ASSIGNMENT – Answer with only the number of lines below where "blue" appears.

Object correspondence data –

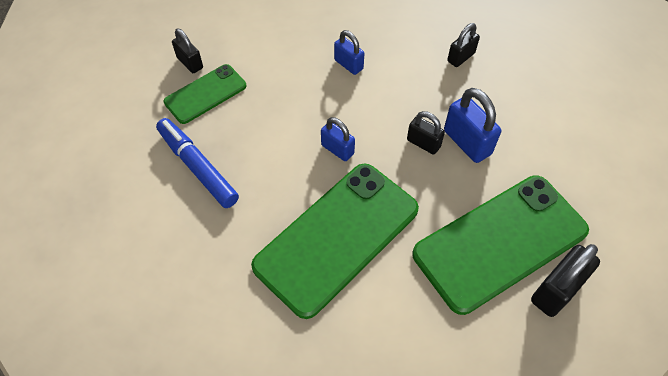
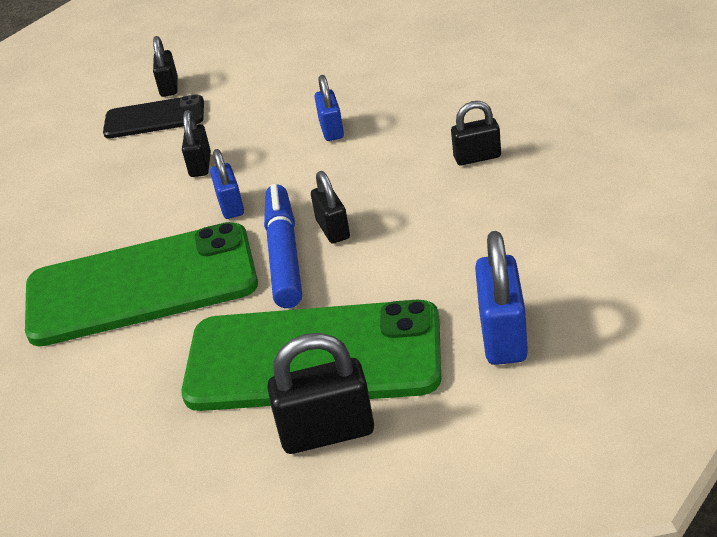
camera: 40 degrees right, 20 degrees down
blue marker [156,118,239,208] -> blue marker moved to [264,184,302,308]
green phone [164,64,246,124] -> black phone [103,94,204,139]
blue padlock [444,88,501,163] -> blue padlock moved to [475,231,528,365]
none -> black padlock [182,110,211,177]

TASK SOLUTION – 2